* Problem requirements
Would you please copy each line of the listing that mentions "cross"?

* Material for the task

######

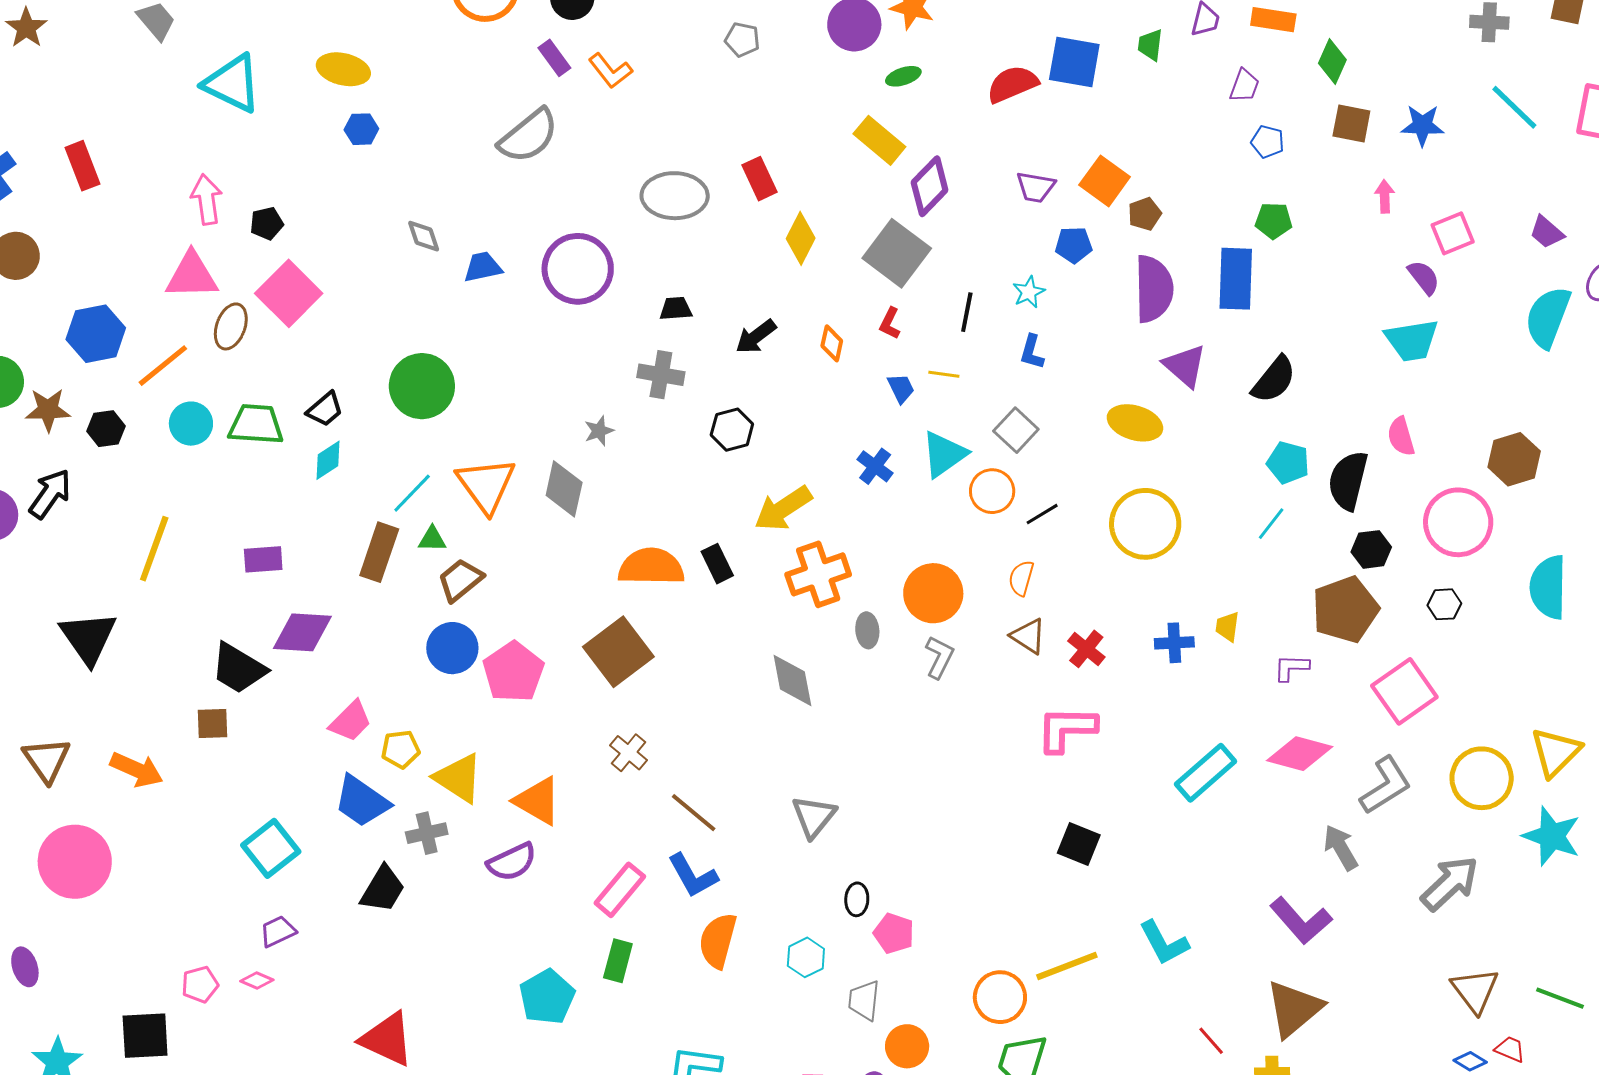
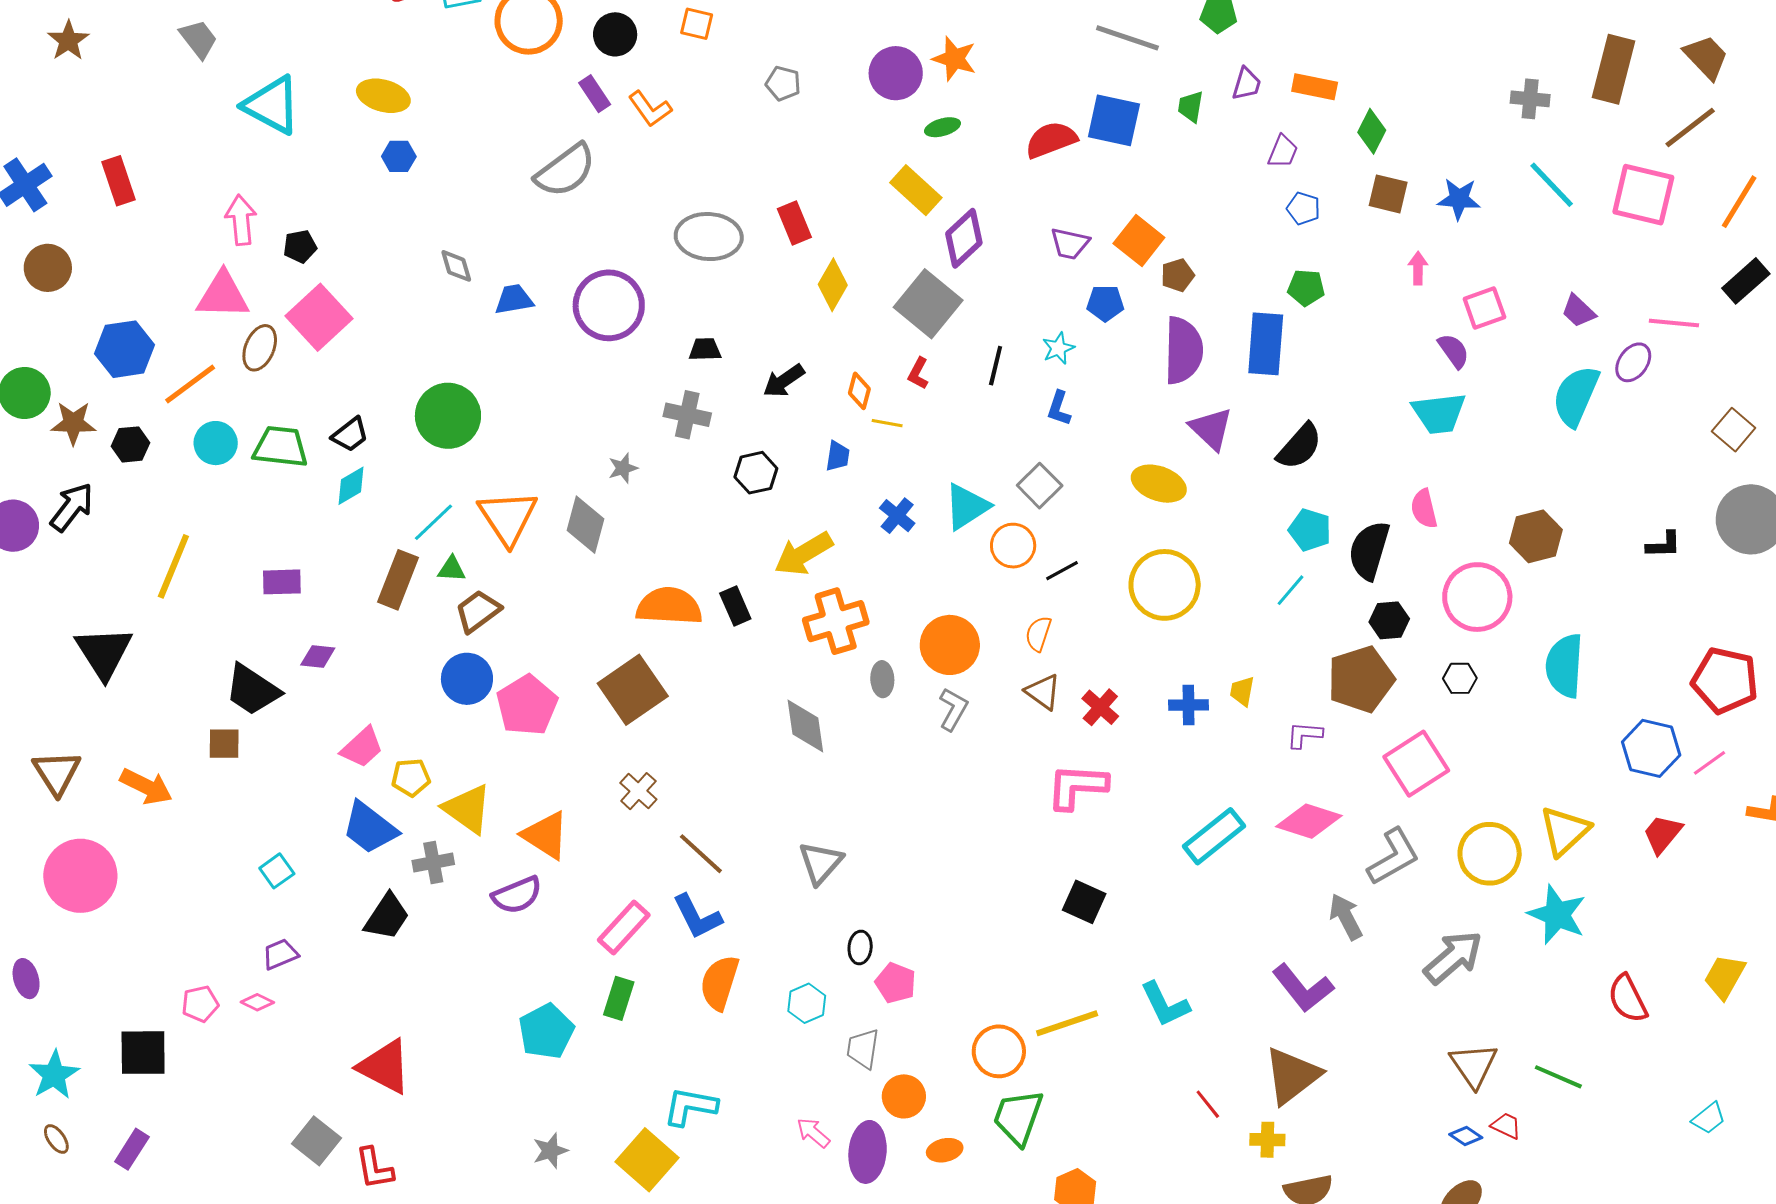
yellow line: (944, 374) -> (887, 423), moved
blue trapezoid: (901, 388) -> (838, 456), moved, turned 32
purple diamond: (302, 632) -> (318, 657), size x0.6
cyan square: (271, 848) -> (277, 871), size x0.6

######

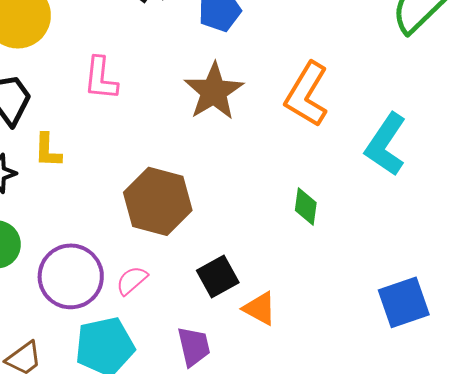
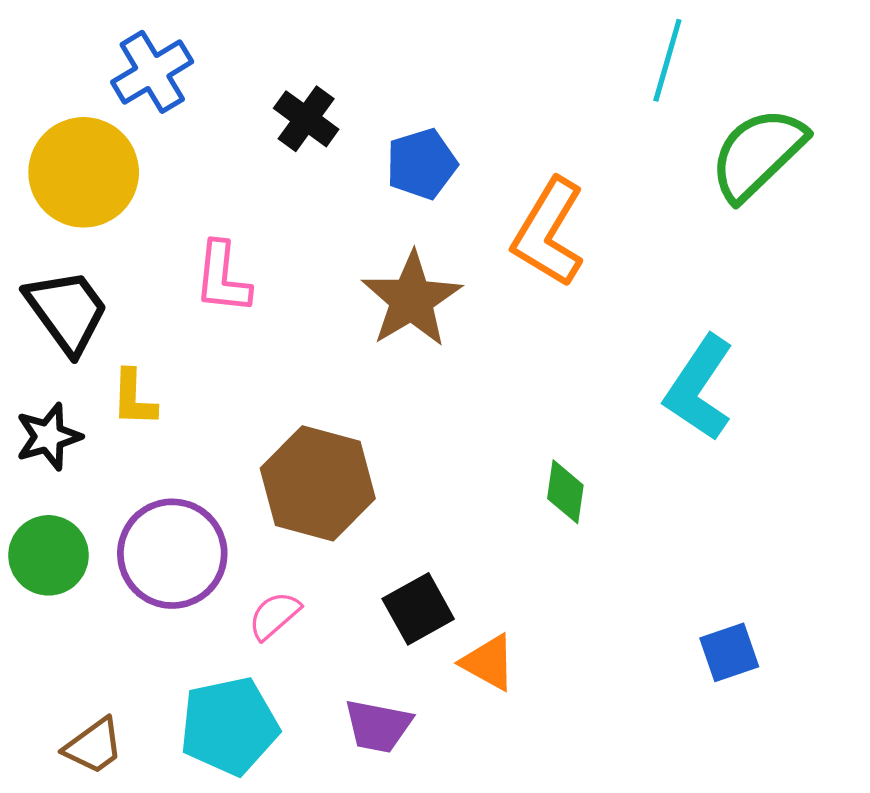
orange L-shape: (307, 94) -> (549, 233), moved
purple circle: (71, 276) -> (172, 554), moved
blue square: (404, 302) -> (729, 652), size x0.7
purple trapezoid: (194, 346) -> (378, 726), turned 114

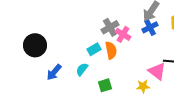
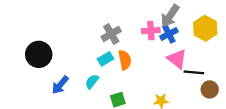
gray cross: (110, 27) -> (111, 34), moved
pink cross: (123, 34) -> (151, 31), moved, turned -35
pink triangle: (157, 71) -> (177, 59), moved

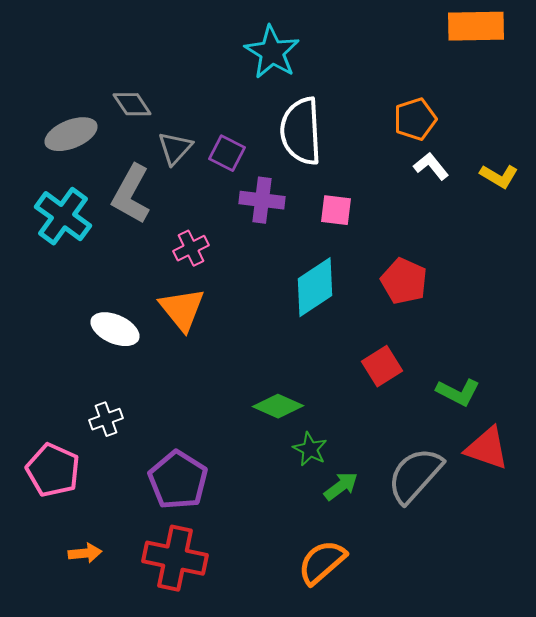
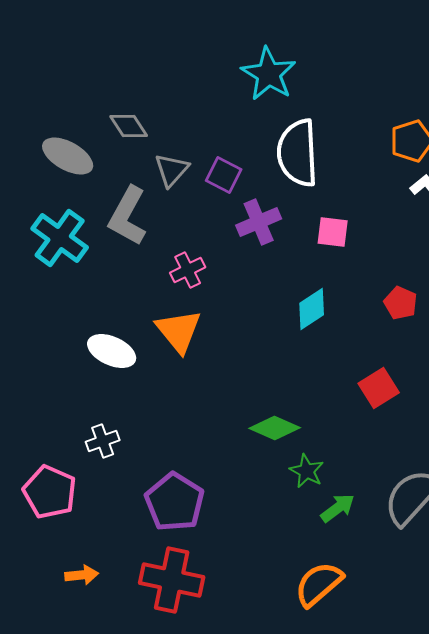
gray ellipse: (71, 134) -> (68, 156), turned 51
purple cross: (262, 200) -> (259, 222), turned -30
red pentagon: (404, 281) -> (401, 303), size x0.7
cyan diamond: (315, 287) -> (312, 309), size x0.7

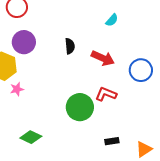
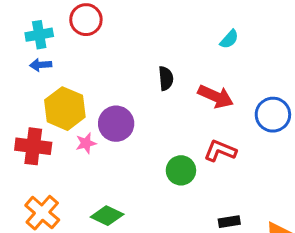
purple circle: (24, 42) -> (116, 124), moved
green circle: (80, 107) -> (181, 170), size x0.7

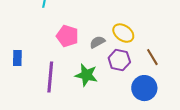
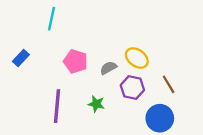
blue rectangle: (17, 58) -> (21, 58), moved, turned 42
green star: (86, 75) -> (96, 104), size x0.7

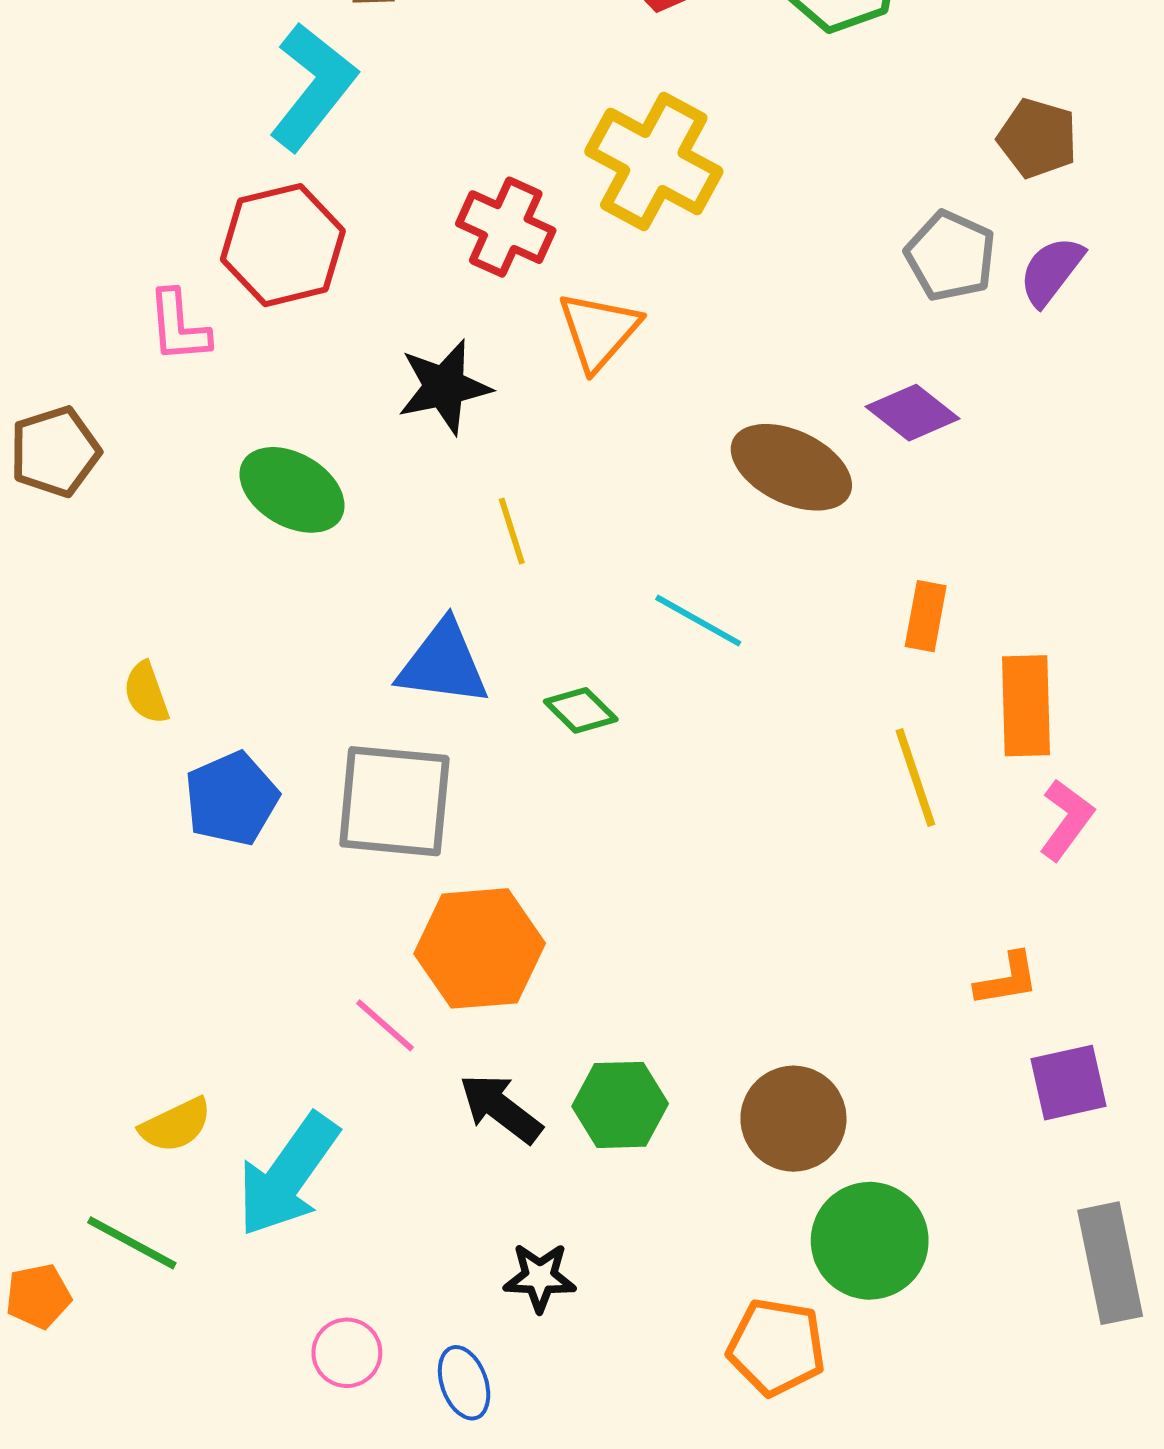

######

* Result
gray cross: (110, 27) -> (111, 34), moved
pink cross: (123, 34) -> (151, 31), moved, turned -35
purple cross: (262, 200) -> (259, 222), turned -30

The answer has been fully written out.